*Exercise objective*
Look for "PIXELS1 pin GND: GND -> none" in the entries below. Write out that line and all later lines exactly, ending with the final one.

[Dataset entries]
***

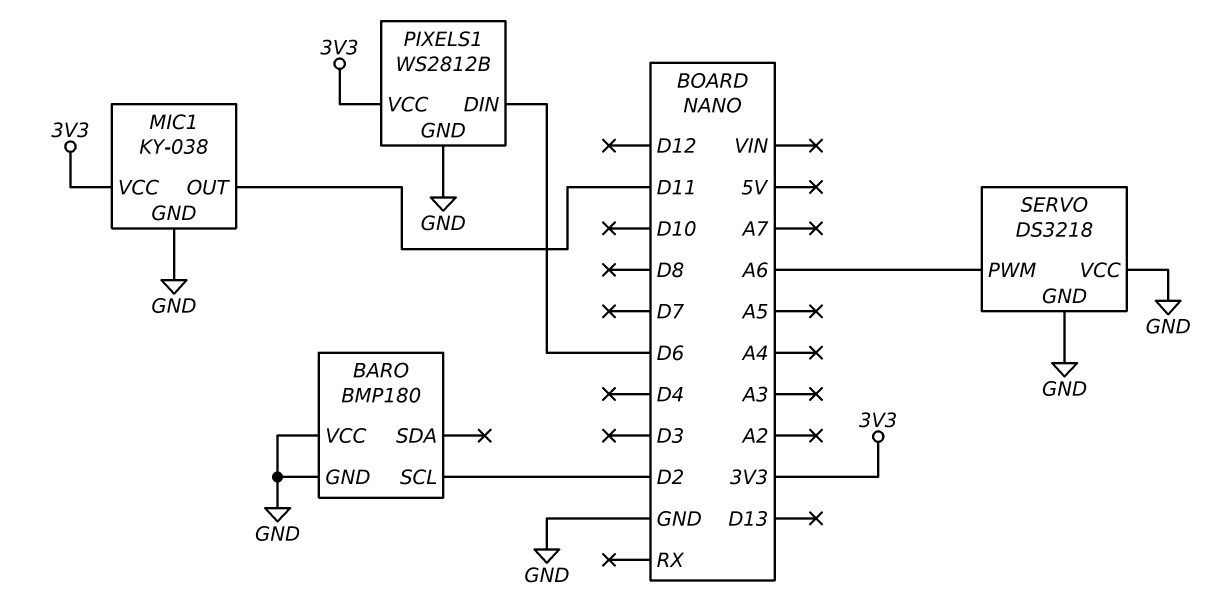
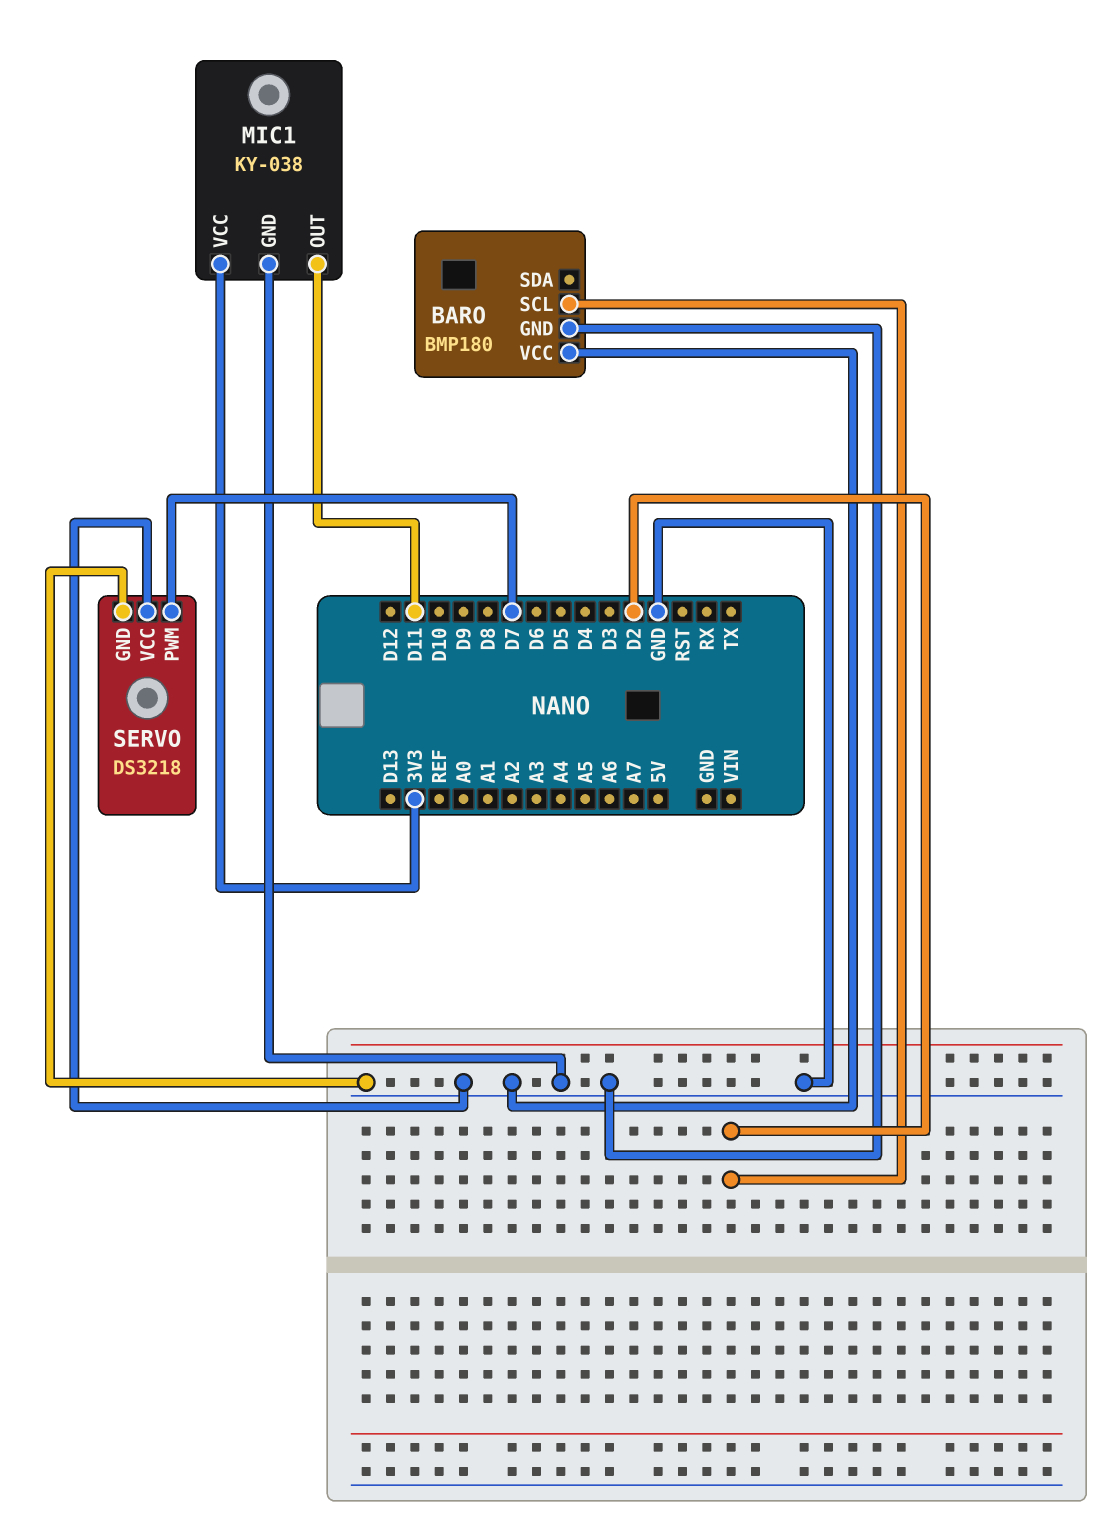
PIXELS1: WS2812B -> none
PIXELS1 pin DIN: D6 -> none
PIXELS1 pin GND: GND -> none
PIXELS1 pin VCC: 3V3 -> none
SERVO pin PWM: A6 -> D7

***

*Result*
PIXELS1 pin GND: GND -> none
PIXELS1 pin VCC: 3V3 -> none
SERVO pin PWM: A6 -> D7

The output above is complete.